■ Data records
•••

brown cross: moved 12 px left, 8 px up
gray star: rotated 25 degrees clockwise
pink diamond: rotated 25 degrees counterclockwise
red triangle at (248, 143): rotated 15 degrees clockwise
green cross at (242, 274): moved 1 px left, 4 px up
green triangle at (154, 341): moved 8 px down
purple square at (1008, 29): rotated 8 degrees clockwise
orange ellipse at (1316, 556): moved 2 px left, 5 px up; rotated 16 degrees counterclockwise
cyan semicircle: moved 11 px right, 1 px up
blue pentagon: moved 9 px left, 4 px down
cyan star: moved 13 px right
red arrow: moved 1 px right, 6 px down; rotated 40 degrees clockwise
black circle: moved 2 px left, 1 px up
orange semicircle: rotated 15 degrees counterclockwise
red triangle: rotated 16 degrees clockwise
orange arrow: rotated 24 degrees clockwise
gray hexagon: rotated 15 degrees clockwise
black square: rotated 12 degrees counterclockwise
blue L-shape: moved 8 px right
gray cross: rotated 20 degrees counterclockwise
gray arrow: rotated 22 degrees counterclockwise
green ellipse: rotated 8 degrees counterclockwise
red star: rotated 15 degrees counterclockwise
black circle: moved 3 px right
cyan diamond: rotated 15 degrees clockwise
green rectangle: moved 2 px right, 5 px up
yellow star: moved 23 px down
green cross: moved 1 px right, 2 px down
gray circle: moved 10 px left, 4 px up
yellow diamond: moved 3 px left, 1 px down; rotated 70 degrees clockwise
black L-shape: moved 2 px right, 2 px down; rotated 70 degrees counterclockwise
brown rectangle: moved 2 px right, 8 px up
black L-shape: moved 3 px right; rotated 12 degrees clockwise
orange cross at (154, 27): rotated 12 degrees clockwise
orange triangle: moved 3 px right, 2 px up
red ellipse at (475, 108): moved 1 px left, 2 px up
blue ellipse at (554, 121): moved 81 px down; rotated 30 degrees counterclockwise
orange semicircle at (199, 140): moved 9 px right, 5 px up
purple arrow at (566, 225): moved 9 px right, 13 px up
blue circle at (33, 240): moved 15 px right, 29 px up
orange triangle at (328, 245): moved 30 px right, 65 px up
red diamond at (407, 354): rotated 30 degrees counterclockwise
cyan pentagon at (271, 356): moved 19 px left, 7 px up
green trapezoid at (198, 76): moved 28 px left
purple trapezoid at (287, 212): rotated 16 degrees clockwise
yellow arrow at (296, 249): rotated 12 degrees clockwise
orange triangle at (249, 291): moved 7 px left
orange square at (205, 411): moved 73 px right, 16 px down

•••

■ Objective
Give every row above as a numbered list, omitting any blank lines.

■ Task solution
1. brown cross: moved 12 px left, 8 px up
2. gray star: rotated 25 degrees clockwise
3. pink diamond: rotated 25 degrees counterclockwise
4. red triangle at (248, 143): rotated 15 degrees clockwise
5. green cross at (242, 274): moved 1 px left, 4 px up
6. green triangle at (154, 341): moved 8 px down
7. purple square at (1008, 29): rotated 8 degrees clockwise
8. orange ellipse at (1316, 556): moved 2 px left, 5 px up; rotated 16 degrees counterclockwise
9. cyan semicircle: moved 11 px right, 1 px up
10. blue pentagon: moved 9 px left, 4 px down
11. cyan star: moved 13 px right
12. red arrow: moved 1 px right, 6 px down; rotated 40 degrees clockwise
13. black circle: moved 2 px left, 1 px up
14. orange semicircle: rotated 15 degrees counterclockwise
15. red triangle: rotated 16 degrees clockwise
16. orange arrow: rotated 24 degrees clockwise
17. gray hexagon: rotated 15 degrees clockwise
18. black square: rotated 12 degrees counterclockwise
19. blue L-shape: moved 8 px right
20. gray cross: rotated 20 degrees counterclockwise
21. gray arrow: rotated 22 degrees counterclockwise
22. green ellipse: rotated 8 degrees counterclockwise
23. red star: rotated 15 degrees counterclockwise
24. black circle: moved 3 px right
25. cyan diamond: rotated 15 degrees clockwise
26. green rectangle: moved 2 px right, 5 px up
27. yellow star: moved 23 px down
28. green cross: moved 1 px right, 2 px down
29. gray circle: moved 10 px left, 4 px up
30. yellow diamond: moved 3 px left, 1 px down; rotated 70 degrees clockwise
31. black L-shape: moved 2 px right, 2 px down; rotated 70 degrees counterclockwise
32. brown rectangle: moved 2 px right, 8 px up
33. black L-shape: moved 3 px right; rotated 12 degrees clockwise
34. orange cross at (154, 27): rotated 12 degrees clockwise
35. orange triangle: moved 3 px right, 2 px up
36. red ellipse at (475, 108): moved 1 px left, 2 px up
37. blue ellipse at (554, 121): moved 81 px down; rotated 30 degrees counterclockwise
38. orange semicircle at (199, 140): moved 9 px right, 5 px up
39. purple arrow at (566, 225): moved 9 px right, 13 px up
40. blue circle at (33, 240): moved 15 px right, 29 px up
41. orange triangle at (328, 245): moved 30 px right, 65 px up
42. red diamond at (407, 354): rotated 30 degrees counterclockwise
43. cyan pentagon at (271, 356): moved 19 px left, 7 px up
44. green trapezoid at (198, 76): moved 28 px left
45. purple trapezoid at (287, 212): rotated 16 degrees clockwise
46. yellow arrow at (296, 249): rotated 12 degrees clockwise
47. orange triangle at (249, 291): moved 7 px left
48. orange square at (205, 411): moved 73 px right, 16 px down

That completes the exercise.